* [Data]:
—————

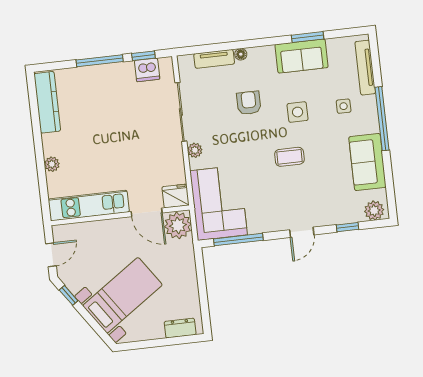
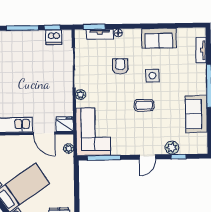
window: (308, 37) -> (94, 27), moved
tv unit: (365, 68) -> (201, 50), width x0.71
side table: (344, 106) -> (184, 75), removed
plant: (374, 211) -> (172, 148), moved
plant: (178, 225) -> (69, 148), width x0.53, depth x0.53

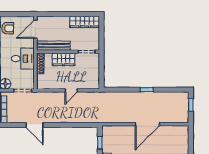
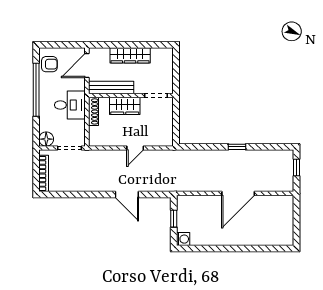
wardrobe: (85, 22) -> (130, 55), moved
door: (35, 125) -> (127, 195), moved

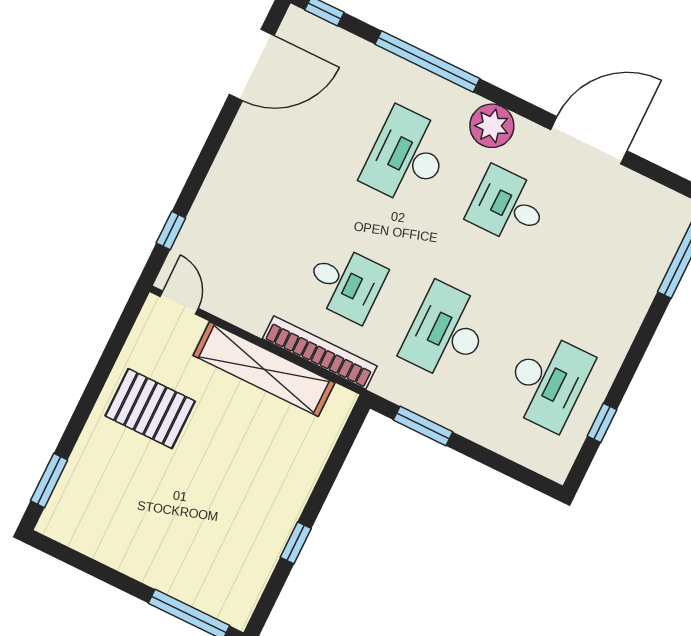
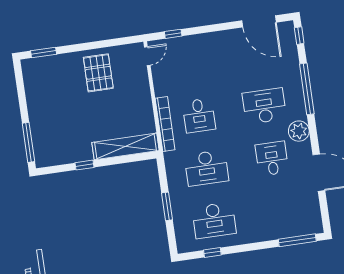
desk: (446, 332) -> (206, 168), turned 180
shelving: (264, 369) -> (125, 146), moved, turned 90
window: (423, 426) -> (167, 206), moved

—————

* [Job item]: Leave out the pictures and output the rest of the records exactly.

* [Result for this task]:
window: (308, 37) -> (94, 27), moved
tv unit: (365, 68) -> (201, 50), width x0.71
side table: (344, 106) -> (184, 75), removed
plant: (374, 211) -> (172, 148), moved
plant: (178, 225) -> (69, 148), width x0.53, depth x0.53

wardrobe: (85, 22) -> (130, 55), moved
door: (35, 125) -> (127, 195), moved

desk: (446, 332) -> (206, 168), turned 180
shelving: (264, 369) -> (125, 146), moved, turned 90
window: (423, 426) -> (167, 206), moved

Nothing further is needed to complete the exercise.